### TASK REQUIREMENTS
Give an exact copy of the data that follows, but none of its pictures.

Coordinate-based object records
=-=-=-=-=

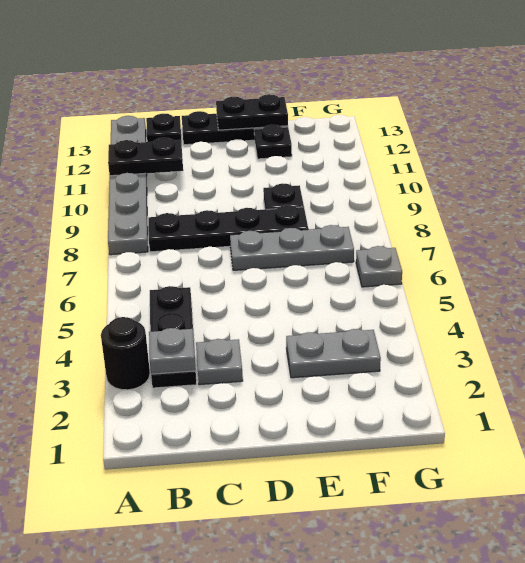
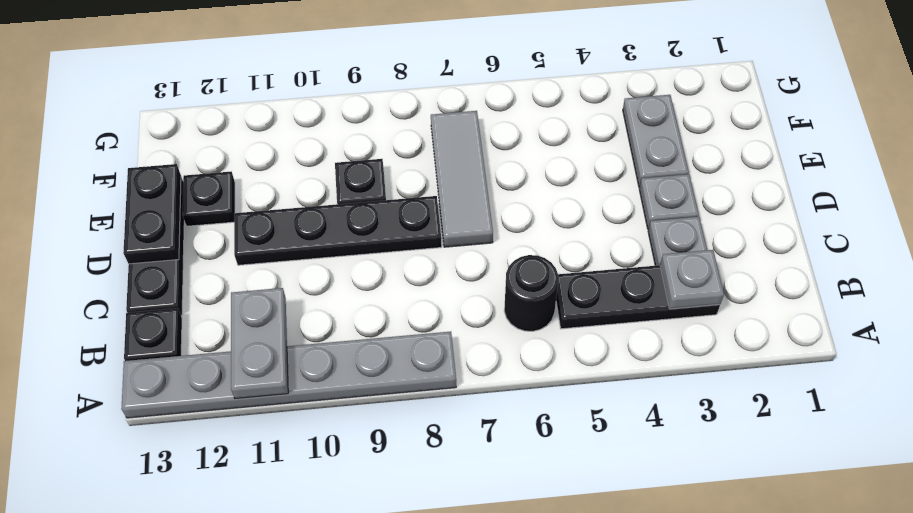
black round brick A3 level 1 -> black round brick B6 level 1
black plate A11:B11 level 2 -> grey plate A11:B11 level 2
black plate B8:E8 level 1 -> black plate D8:D11 level 1
grey plate D7:F7 level 1 -> grey tile D7:F7 level 1
grey plate G6 level 1 -> grey plate D3 level 1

=-=-=-=-=

### RESULT OF THIS TASK
black round brick A3 level 1 -> black round brick B6 level 1
black plate A11:B11 level 2 -> grey plate A11:B11 level 2
black plate B8:E8 level 1 -> black plate D8:D11 level 1
grey plate D7:F7 level 1 -> grey tile D7:F7 level 1
grey plate G6 level 1 -> grey plate D3 level 1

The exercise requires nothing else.